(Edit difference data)
**********

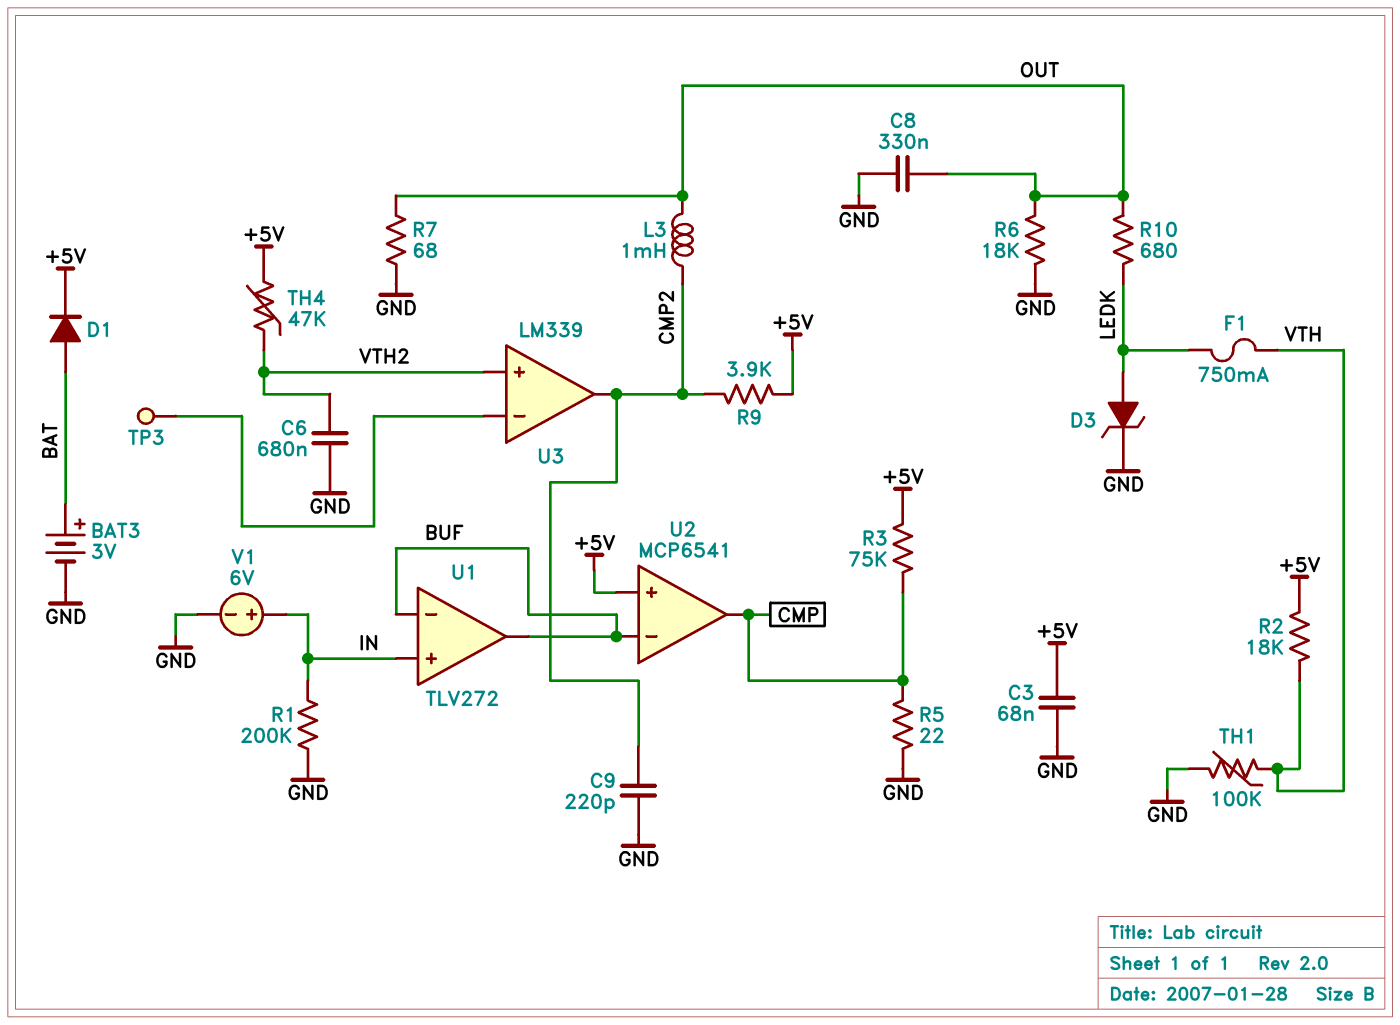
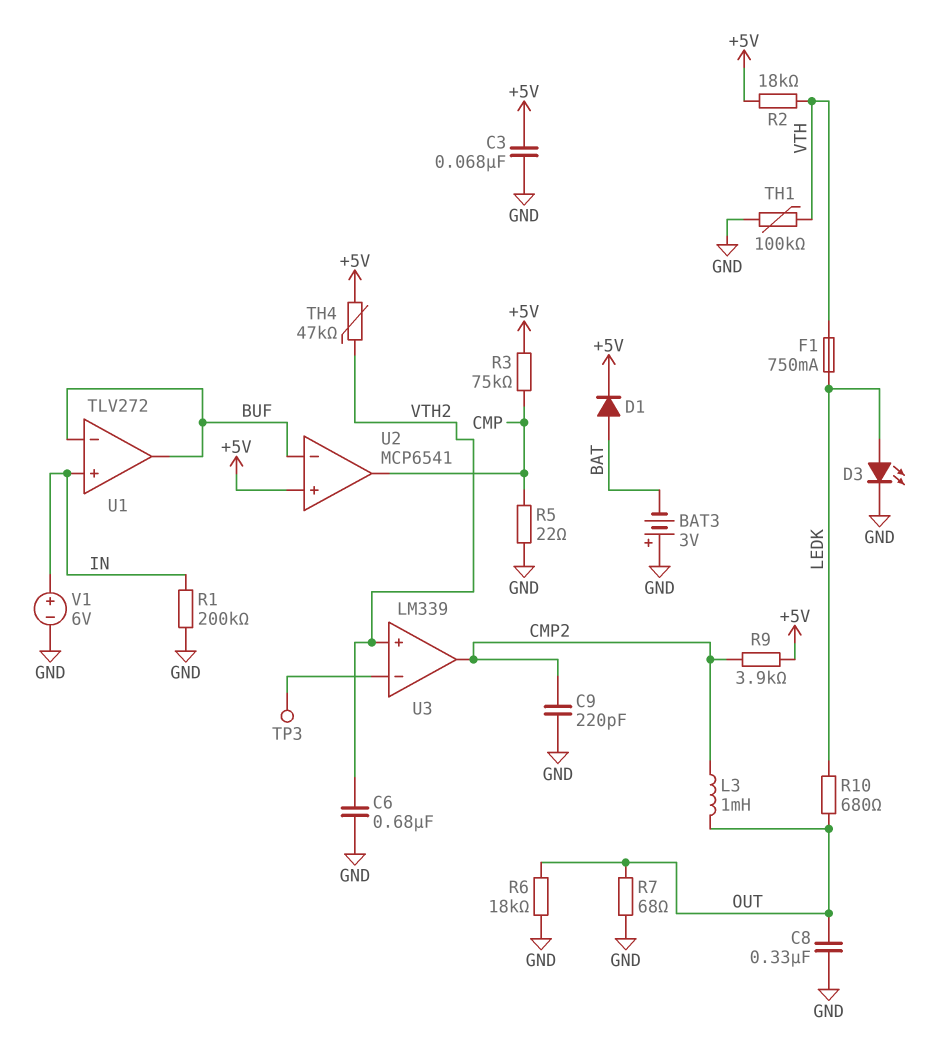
BAT3: 3V (plus BAT, minus GND) -> 3V (plus GND, minus BAT)
D3: zener (A LEDK, K GND) -> LED (A LEDK, K GND)

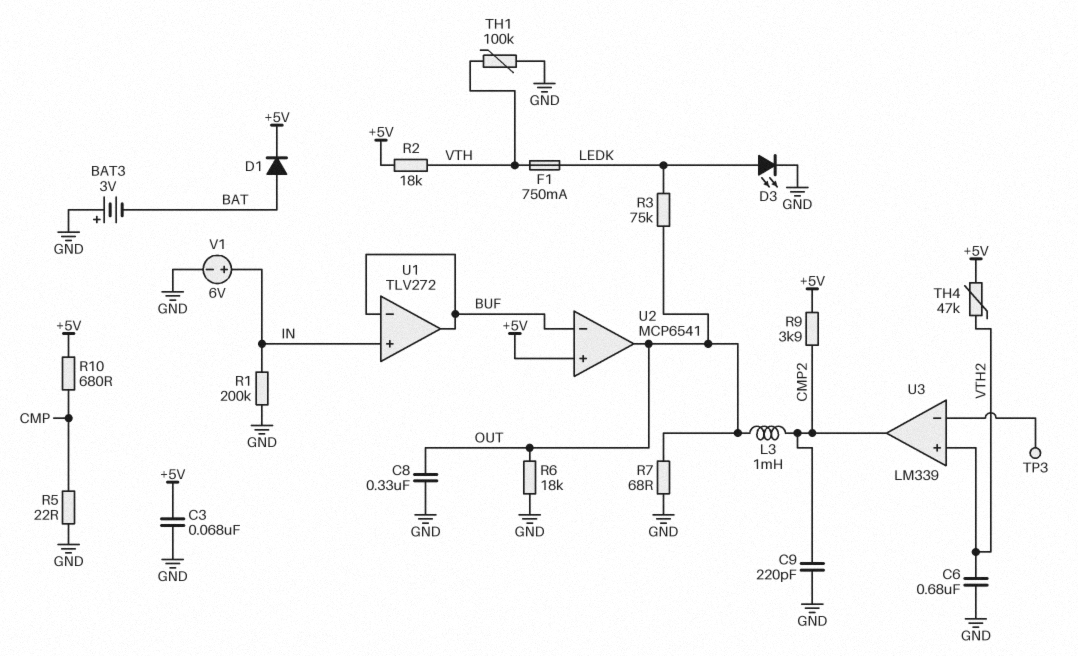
R3: 75k (+5V, CMP) -> 75k (LEDK, OUT)
R10: 680 (LEDK, OUT) -> 680 (+5V, CMP)
U2 pin out: CMP -> OUT

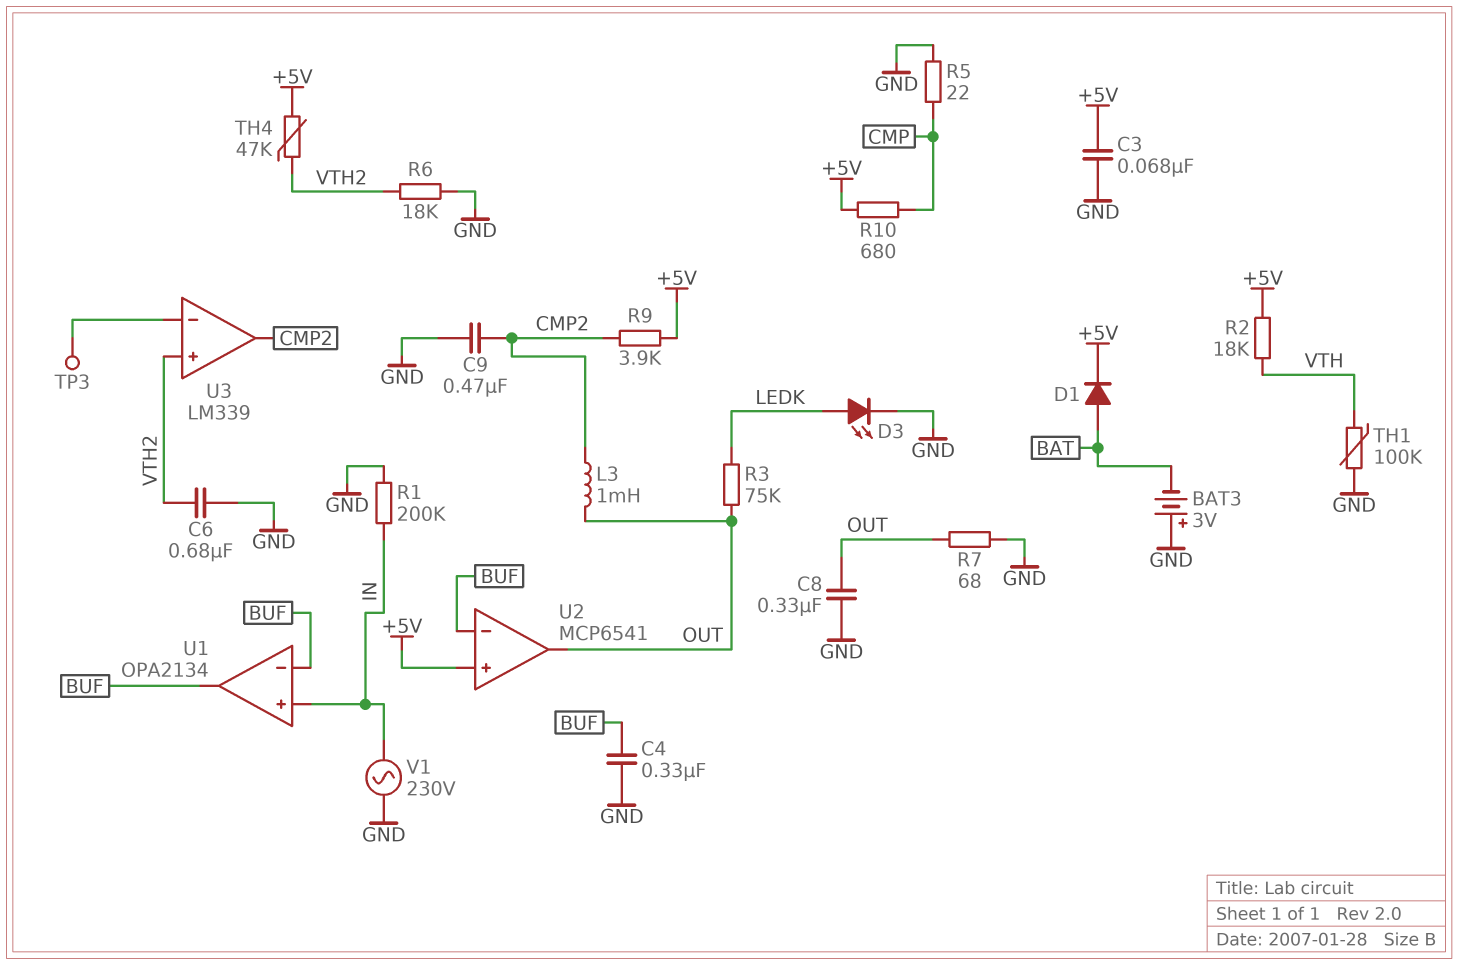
C4: none -> 330nF (BUF, GND)
C9: 220pF (CMP2, GND) -> 470nF (CMP2, GND)
F1: 750mA (LEDK, VTH) -> none
R6: 18k (GND, OUT) -> 18k (GND, VTH2)
U1: TLV272 -> OPA2134
V1: 6V (plus IN, minus GND) -> AC 230V (GND, IN)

**********

__YOUR ASSIGNMENT__.
Go through the entries above and copy every line containing "LEDK".

__RESPONSE AREA__.
D3: zener (A LEDK, K GND) -> LED (A LEDK, K GND)
R3: 75k (+5V, CMP) -> 75k (LEDK, OUT)
R10: 680 (LEDK, OUT) -> 680 (+5V, CMP)
F1: 750mA (LEDK, VTH) -> none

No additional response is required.